■ What is asked ■
Copy the material word for word, from the line containing "Find the location of a particular element. The width" through the line containing "The image size is (960, 540). What", both lines included.

──────── Supplied material ────────

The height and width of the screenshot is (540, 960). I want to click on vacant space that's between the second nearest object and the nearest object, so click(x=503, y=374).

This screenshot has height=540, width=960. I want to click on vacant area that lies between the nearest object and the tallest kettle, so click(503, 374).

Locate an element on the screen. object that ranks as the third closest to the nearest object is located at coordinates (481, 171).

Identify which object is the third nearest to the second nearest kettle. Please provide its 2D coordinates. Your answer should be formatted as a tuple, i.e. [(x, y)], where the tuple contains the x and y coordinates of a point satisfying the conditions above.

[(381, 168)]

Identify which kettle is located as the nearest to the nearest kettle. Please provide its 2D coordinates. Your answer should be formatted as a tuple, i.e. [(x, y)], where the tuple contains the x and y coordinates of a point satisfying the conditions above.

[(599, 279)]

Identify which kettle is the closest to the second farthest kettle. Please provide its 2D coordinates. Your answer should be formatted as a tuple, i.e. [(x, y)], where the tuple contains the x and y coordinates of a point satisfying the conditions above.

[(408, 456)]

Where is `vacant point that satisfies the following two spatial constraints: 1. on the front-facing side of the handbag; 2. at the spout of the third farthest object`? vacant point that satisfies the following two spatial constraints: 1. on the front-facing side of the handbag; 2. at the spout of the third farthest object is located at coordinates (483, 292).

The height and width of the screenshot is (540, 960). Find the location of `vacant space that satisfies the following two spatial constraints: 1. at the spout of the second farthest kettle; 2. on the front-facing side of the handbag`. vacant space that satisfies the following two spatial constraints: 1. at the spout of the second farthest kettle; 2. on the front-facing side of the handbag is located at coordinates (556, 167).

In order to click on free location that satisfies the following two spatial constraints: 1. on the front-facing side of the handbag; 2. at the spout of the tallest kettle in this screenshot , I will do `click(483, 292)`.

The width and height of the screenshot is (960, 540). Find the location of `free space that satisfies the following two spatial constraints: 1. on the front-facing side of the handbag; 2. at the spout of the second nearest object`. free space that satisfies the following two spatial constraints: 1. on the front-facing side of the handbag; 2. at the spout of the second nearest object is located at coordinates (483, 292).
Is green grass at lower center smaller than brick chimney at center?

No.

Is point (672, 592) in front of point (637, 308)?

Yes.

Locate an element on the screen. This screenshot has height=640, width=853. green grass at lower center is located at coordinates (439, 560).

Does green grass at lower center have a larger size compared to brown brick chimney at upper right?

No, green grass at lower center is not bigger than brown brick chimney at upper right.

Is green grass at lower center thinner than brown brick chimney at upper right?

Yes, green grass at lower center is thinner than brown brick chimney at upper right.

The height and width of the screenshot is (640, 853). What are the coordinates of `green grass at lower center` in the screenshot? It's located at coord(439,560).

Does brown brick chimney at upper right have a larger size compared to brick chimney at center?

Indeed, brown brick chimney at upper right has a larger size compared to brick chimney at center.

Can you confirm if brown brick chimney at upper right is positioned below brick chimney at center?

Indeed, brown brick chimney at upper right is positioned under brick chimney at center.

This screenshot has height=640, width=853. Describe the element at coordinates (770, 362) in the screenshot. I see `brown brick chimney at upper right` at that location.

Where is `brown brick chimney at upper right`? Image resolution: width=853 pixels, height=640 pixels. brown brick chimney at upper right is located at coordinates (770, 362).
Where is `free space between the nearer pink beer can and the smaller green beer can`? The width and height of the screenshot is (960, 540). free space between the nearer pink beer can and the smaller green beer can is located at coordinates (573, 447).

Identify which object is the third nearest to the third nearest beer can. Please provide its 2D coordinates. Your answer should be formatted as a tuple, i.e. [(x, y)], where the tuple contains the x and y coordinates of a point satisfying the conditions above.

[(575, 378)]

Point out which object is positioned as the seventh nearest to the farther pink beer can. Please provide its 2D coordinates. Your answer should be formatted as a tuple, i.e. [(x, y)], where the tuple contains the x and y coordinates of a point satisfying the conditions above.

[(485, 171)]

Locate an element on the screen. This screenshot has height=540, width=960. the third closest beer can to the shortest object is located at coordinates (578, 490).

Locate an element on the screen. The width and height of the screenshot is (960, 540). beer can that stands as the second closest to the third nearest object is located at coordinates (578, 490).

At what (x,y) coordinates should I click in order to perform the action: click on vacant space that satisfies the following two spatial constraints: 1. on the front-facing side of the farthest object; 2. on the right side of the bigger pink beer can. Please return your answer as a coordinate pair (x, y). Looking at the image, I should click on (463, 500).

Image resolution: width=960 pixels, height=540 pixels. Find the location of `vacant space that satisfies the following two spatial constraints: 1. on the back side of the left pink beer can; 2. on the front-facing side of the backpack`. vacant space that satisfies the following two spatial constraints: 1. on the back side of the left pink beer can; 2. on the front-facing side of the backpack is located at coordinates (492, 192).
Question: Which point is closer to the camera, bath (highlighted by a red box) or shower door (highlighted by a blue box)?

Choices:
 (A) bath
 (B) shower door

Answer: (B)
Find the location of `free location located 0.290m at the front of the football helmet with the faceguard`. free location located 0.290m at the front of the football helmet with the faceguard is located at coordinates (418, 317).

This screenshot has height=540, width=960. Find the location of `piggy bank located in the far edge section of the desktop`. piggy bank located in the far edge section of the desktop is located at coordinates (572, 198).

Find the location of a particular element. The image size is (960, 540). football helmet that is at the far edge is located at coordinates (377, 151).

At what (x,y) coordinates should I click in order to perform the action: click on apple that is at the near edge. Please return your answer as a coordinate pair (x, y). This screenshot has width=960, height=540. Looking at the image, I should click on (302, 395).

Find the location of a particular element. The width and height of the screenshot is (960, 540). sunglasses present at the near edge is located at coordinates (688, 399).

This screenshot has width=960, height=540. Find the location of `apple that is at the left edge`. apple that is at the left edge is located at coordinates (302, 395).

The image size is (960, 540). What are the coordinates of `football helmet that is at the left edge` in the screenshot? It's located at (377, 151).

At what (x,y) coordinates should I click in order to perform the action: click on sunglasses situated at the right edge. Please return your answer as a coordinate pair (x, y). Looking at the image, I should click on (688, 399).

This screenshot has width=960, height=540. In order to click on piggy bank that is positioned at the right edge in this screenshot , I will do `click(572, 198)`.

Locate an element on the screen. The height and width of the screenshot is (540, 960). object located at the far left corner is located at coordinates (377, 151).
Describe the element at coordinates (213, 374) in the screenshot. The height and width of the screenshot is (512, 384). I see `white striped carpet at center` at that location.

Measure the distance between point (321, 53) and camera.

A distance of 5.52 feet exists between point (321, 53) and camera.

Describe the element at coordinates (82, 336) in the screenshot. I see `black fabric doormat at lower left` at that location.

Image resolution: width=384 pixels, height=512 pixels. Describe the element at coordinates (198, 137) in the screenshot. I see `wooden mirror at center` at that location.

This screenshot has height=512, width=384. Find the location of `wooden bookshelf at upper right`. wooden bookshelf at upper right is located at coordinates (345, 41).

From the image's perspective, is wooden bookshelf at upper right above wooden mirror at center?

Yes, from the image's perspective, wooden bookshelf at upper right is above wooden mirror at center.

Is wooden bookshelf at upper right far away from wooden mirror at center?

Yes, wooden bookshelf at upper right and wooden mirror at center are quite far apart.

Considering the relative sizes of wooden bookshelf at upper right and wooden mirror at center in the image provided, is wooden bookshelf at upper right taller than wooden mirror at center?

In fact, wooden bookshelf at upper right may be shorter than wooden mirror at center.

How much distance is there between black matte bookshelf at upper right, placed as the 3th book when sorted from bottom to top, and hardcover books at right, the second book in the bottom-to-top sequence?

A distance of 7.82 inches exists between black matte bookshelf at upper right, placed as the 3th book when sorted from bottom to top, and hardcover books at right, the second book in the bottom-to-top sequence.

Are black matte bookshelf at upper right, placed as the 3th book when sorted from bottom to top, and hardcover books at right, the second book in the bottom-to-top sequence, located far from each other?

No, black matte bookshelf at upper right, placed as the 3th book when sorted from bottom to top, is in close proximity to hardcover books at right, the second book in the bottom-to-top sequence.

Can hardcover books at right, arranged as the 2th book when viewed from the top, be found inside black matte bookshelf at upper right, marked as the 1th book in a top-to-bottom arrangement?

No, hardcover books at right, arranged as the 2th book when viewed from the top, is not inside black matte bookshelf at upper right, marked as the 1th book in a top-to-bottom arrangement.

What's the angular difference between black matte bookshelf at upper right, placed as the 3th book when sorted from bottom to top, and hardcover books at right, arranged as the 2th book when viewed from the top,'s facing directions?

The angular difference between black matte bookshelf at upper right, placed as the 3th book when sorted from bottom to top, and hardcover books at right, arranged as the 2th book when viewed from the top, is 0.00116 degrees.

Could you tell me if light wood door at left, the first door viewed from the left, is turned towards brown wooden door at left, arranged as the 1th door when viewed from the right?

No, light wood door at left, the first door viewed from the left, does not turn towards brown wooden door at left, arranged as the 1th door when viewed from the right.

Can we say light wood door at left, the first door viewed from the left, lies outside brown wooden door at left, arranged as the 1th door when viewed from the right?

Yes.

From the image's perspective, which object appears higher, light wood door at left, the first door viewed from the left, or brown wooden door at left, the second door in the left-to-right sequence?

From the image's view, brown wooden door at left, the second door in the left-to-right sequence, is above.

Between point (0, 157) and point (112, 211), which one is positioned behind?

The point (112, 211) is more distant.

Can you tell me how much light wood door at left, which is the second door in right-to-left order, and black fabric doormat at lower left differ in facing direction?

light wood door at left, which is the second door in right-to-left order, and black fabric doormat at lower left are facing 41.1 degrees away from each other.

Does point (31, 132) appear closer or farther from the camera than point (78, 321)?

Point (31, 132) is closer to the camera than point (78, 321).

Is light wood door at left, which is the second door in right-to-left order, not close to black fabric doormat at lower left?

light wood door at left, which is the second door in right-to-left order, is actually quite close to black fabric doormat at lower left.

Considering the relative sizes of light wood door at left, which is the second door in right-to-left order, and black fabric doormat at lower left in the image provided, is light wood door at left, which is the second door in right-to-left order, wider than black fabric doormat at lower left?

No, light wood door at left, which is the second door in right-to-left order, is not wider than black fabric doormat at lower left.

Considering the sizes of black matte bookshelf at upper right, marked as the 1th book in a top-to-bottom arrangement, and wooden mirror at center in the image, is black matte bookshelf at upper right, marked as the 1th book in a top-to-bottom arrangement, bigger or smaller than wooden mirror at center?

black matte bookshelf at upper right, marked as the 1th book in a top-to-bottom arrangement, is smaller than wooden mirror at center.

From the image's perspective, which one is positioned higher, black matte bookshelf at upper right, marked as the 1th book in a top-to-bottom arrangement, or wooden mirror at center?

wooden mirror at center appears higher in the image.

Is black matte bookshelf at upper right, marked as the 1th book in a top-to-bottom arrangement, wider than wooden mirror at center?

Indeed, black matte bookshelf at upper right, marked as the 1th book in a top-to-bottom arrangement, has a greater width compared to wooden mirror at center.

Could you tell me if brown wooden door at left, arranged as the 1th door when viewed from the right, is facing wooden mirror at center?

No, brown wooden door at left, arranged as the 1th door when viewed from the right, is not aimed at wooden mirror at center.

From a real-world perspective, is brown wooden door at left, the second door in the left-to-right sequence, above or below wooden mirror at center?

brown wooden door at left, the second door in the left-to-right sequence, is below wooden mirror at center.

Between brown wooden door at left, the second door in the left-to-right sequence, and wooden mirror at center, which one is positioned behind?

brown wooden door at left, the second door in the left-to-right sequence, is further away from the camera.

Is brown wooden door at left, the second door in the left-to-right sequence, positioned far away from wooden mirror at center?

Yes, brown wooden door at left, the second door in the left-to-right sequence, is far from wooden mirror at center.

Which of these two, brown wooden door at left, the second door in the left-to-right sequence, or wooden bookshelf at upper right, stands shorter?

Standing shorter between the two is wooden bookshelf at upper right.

────────

■ Task solution ■
Find the location of a particular element. The width and height of the screenshot is (960, 540). sunglasses present at the near edge is located at coordinates (688, 399).

This screenshot has width=960, height=540. Find the location of `apple that is at the left edge`. apple that is at the left edge is located at coordinates (302, 395).

The image size is (960, 540). What are the coordinates of `football helmet that is at the left edge` in the screenshot? It's located at (377, 151).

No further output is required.